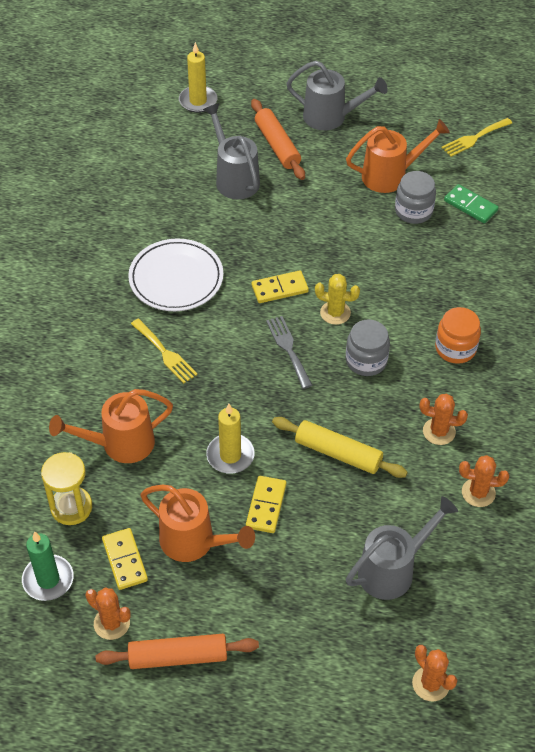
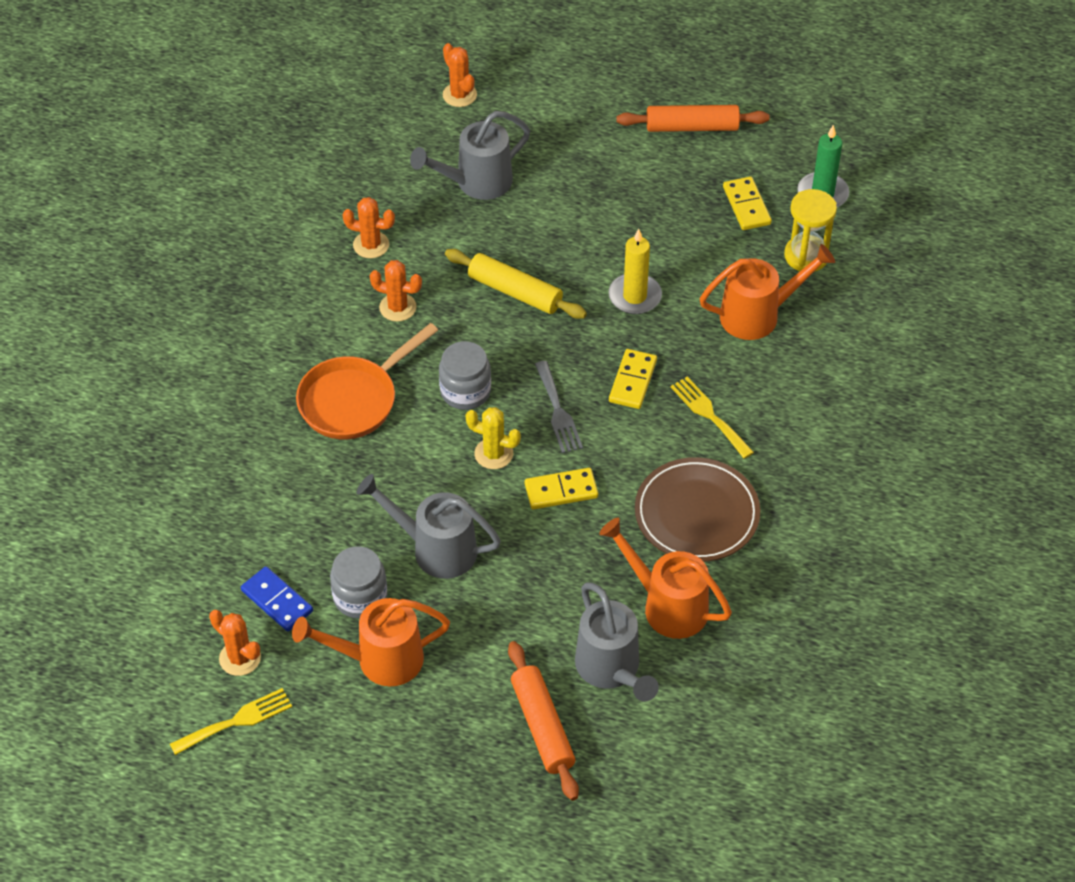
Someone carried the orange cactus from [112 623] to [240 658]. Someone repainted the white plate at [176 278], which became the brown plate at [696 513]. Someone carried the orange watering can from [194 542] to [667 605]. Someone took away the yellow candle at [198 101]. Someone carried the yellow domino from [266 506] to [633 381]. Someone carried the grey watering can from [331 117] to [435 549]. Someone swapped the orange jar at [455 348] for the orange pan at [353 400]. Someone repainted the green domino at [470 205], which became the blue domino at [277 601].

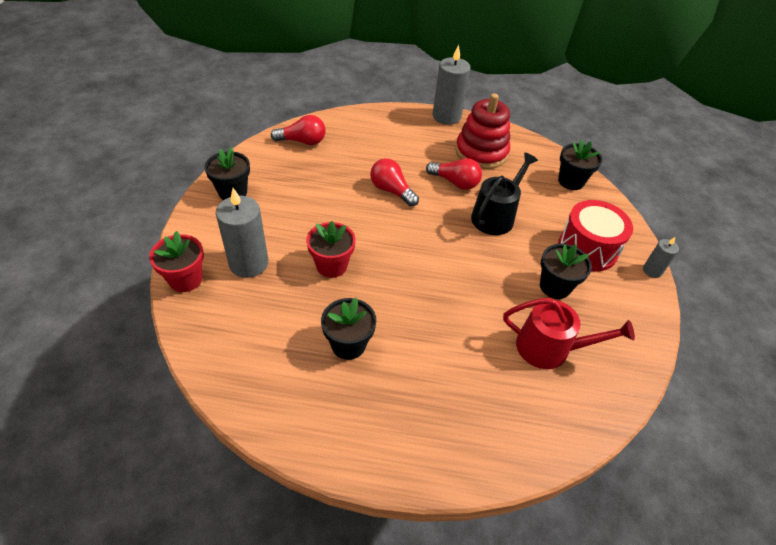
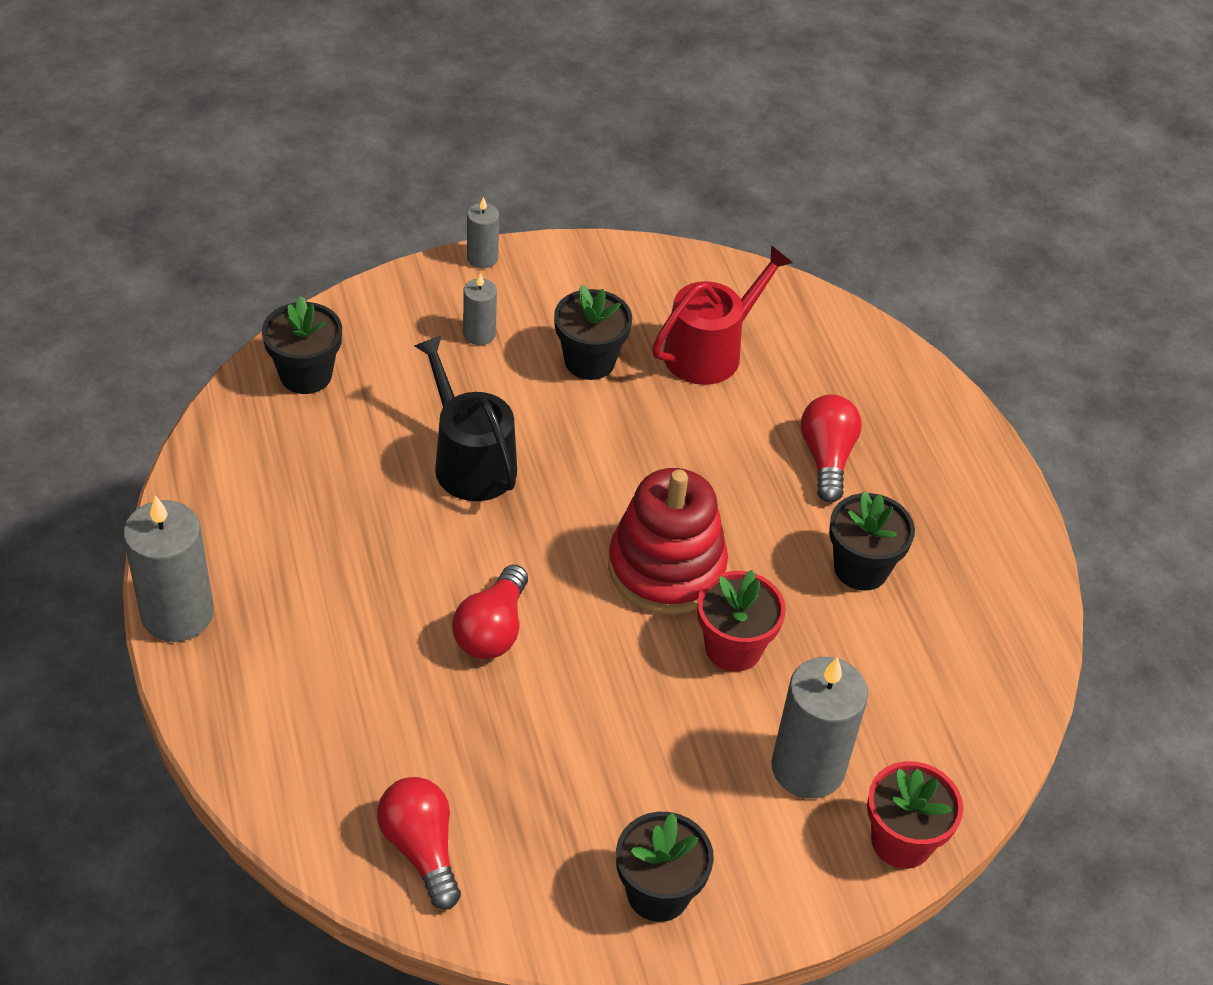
Someone carried the red light bulb from [455 182] to [827 458]. Someone carried the red stacking toy from [481 152] to [666 568]. Someone rotated the black watering can at [495 216] by 45 degrees clockwise. Someone rotated the red watering can at [549 348] by 60 degrees clockwise. Someone swapped the red drum at [587 249] for the grey candle at [479 334].

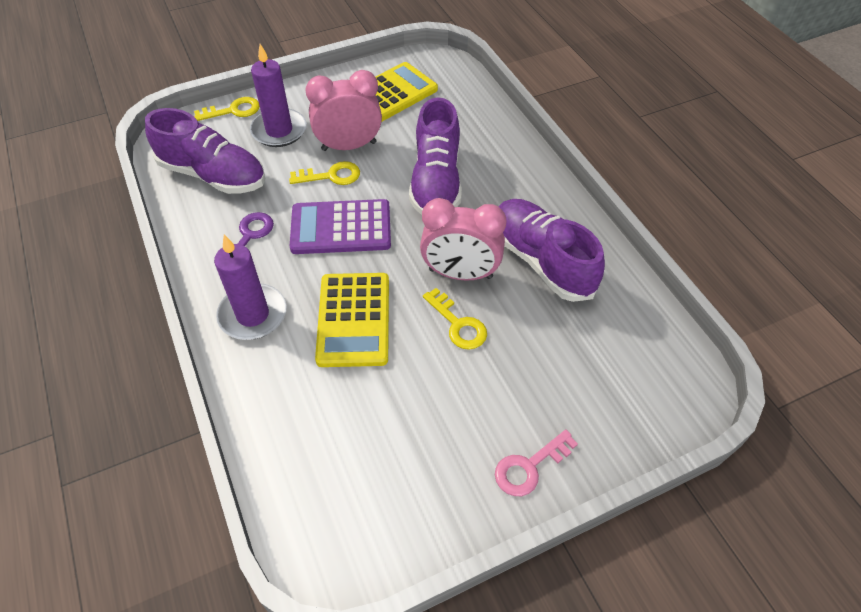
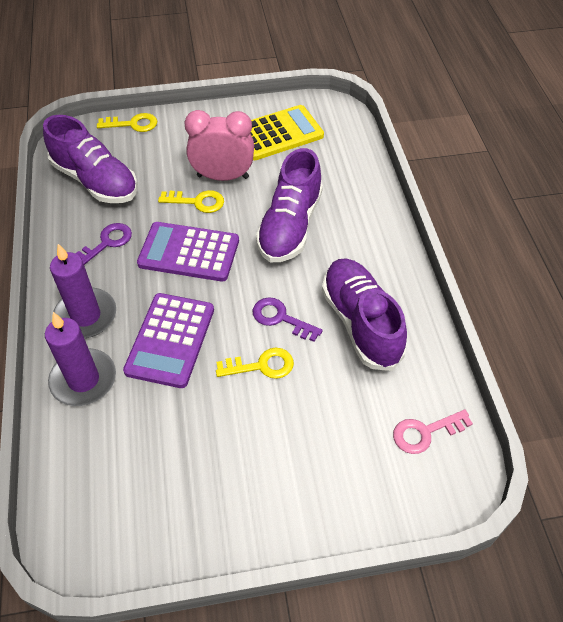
Someone carried the purple candle from [279 130] to [83 380]. Someone repainted the yellow calculator at [353 319], which became the purple calculator at [170 340]. Someone swapped the pink clock at [460 273] for the purple key at [281 318]. Someone rotated the yellow key at [458 324] by 75 degrees counterclockwise. Someone carried the pink key from [530 467] to [425 432].

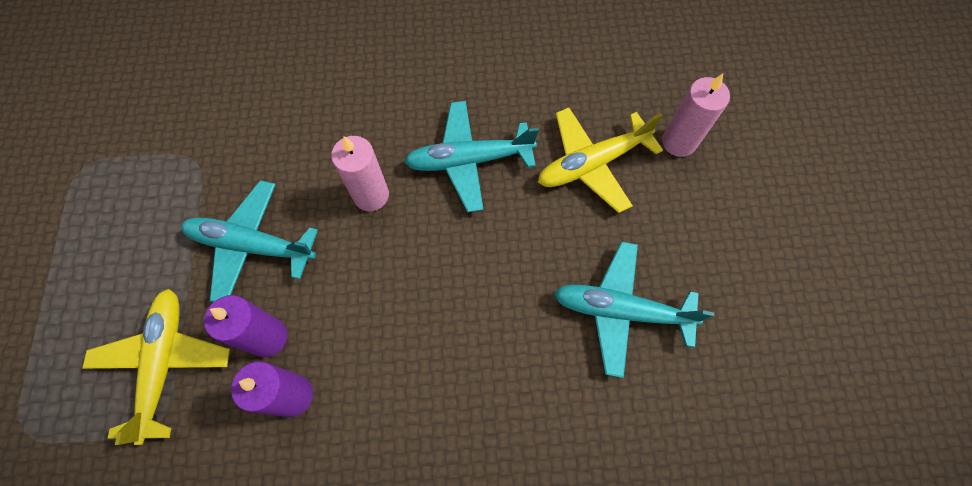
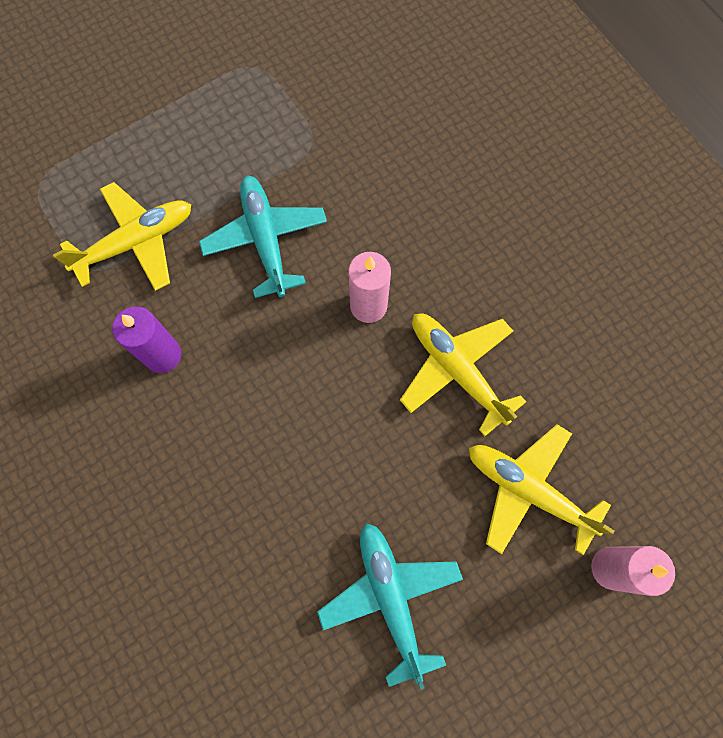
Someone took away the purple candle at [268 337]. Someone repainted the turquoise plane at [468 160], which became the yellow plane at [456 370].

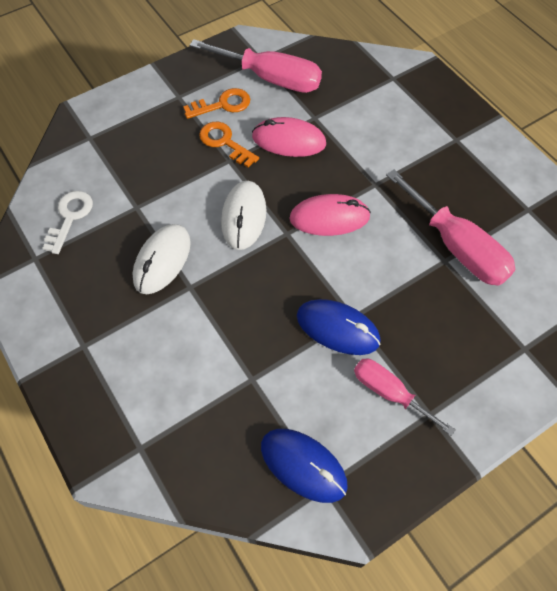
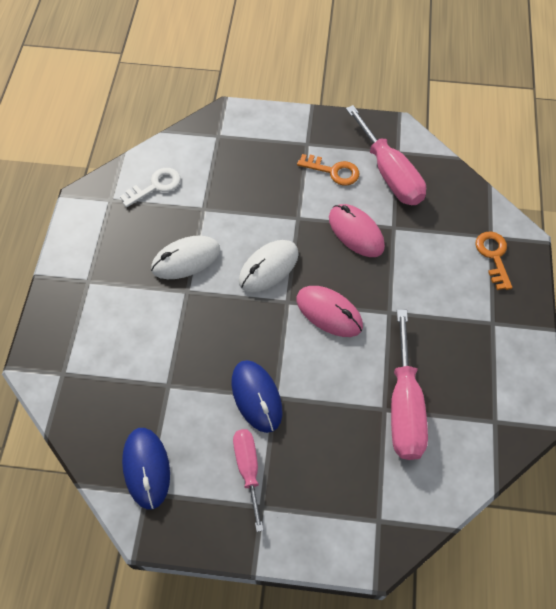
Someone carried the orange key from [225 142] to [493 256].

WHAT IS NEEDED>
Copy out the records exactly; the pictures stay behind.

TASK RESULT>
Someone carried the orange cactus from [112 623] to [240 658]. Someone repainted the white plate at [176 278], which became the brown plate at [696 513]. Someone carried the orange watering can from [194 542] to [667 605]. Someone took away the yellow candle at [198 101]. Someone carried the yellow domino from [266 506] to [633 381]. Someone carried the grey watering can from [331 117] to [435 549]. Someone swapped the orange jar at [455 348] for the orange pan at [353 400]. Someone repainted the green domino at [470 205], which became the blue domino at [277 601].

Someone carried the red light bulb from [455 182] to [827 458]. Someone carried the red stacking toy from [481 152] to [666 568]. Someone rotated the black watering can at [495 216] by 45 degrees clockwise. Someone rotated the red watering can at [549 348] by 60 degrees clockwise. Someone swapped the red drum at [587 249] for the grey candle at [479 334].

Someone carried the purple candle from [279 130] to [83 380]. Someone repainted the yellow calculator at [353 319], which became the purple calculator at [170 340]. Someone swapped the pink clock at [460 273] for the purple key at [281 318]. Someone rotated the yellow key at [458 324] by 75 degrees counterclockwise. Someone carried the pink key from [530 467] to [425 432].

Someone took away the purple candle at [268 337]. Someone repainted the turquoise plane at [468 160], which became the yellow plane at [456 370].

Someone carried the orange key from [225 142] to [493 256].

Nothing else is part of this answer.